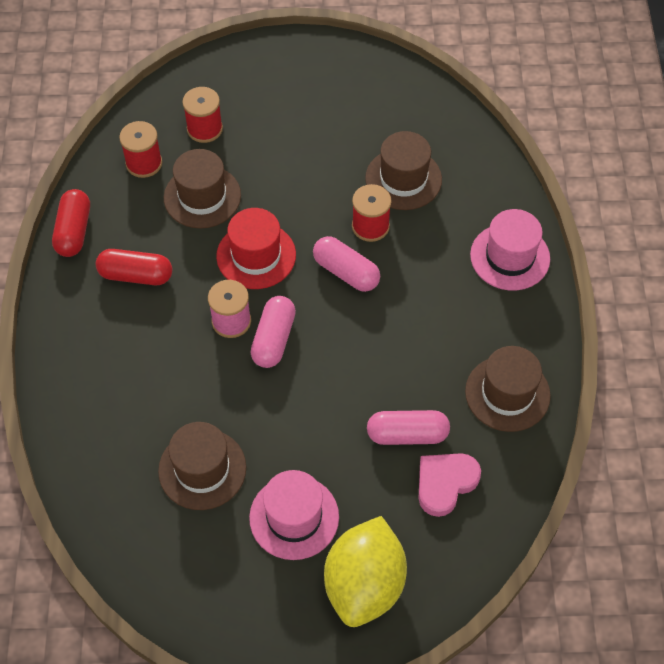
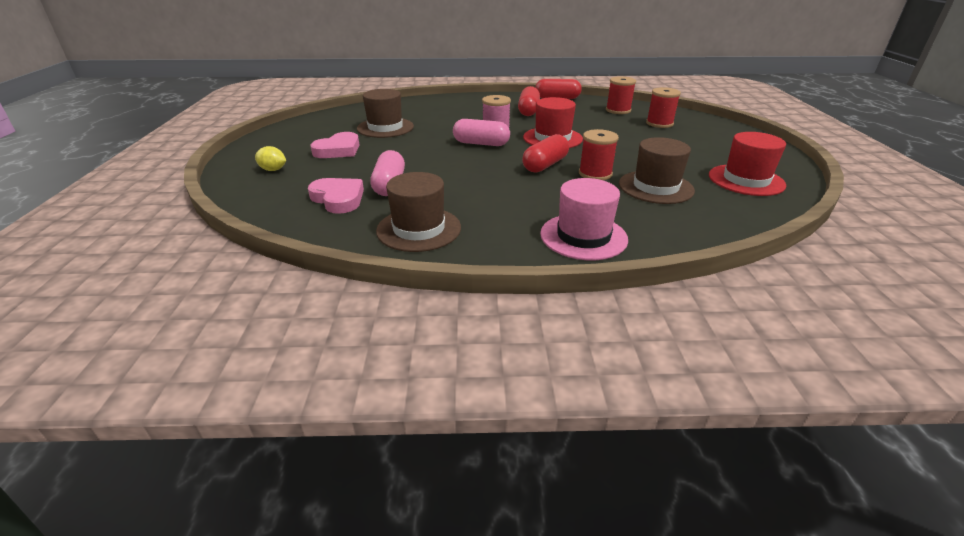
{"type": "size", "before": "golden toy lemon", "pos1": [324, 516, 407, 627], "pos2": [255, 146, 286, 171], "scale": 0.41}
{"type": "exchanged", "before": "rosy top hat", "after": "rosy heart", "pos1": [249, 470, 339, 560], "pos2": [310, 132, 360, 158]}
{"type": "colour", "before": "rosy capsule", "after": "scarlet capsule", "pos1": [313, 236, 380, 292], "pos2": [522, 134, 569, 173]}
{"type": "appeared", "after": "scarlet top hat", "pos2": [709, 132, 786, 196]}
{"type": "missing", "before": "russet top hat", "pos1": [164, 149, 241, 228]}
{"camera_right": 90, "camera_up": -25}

== == ==

Brief: Across the whole listing above, tally each line where the string "after" occurs, and give the number and nothing more.

Answer for this exercise: 3